How to complete this task. Go through the entries below and return every line that contains "purple".

Available records.
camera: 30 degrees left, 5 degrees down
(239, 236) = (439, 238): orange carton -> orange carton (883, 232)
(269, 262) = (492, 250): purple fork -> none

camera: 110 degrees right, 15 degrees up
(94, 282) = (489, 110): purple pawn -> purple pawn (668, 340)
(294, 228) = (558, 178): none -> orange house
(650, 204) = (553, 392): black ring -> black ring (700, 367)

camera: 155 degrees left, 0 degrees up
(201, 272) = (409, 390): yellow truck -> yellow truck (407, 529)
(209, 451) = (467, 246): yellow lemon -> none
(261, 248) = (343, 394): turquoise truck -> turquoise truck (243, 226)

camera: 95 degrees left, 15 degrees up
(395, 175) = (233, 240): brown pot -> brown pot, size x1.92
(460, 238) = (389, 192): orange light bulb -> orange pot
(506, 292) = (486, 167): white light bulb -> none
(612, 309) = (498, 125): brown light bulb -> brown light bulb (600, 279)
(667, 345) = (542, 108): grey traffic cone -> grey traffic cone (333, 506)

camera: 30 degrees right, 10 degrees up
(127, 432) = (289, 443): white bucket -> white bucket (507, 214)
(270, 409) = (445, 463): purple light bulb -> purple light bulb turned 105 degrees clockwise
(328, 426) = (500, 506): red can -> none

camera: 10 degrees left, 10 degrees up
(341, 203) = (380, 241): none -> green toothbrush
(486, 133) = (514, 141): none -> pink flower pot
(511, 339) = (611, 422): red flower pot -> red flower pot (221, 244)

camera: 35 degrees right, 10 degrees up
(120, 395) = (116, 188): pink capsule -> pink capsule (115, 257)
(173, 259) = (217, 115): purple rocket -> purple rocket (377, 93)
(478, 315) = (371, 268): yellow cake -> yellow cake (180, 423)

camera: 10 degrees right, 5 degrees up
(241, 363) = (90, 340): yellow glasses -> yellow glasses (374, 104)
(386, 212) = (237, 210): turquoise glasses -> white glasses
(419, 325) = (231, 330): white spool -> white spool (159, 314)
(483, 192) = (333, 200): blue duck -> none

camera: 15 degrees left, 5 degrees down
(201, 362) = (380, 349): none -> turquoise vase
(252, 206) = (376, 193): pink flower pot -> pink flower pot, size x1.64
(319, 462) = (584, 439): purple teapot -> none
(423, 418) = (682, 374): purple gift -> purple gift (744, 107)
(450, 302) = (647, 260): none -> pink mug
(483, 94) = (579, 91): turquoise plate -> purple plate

Solution to this task.
(269, 262) = (492, 250): purple fork -> none
(94, 282) = (489, 110): purple pawn -> purple pawn (668, 340)
(270, 409) = (445, 463): purple light bulb -> purple light bulb turned 105 degrees clockwise
(173, 259) = (217, 115): purple rocket -> purple rocket (377, 93)
(319, 462) = (584, 439): purple teapot -> none
(423, 418) = (682, 374): purple gift -> purple gift (744, 107)
(483, 94) = (579, 91): turquoise plate -> purple plate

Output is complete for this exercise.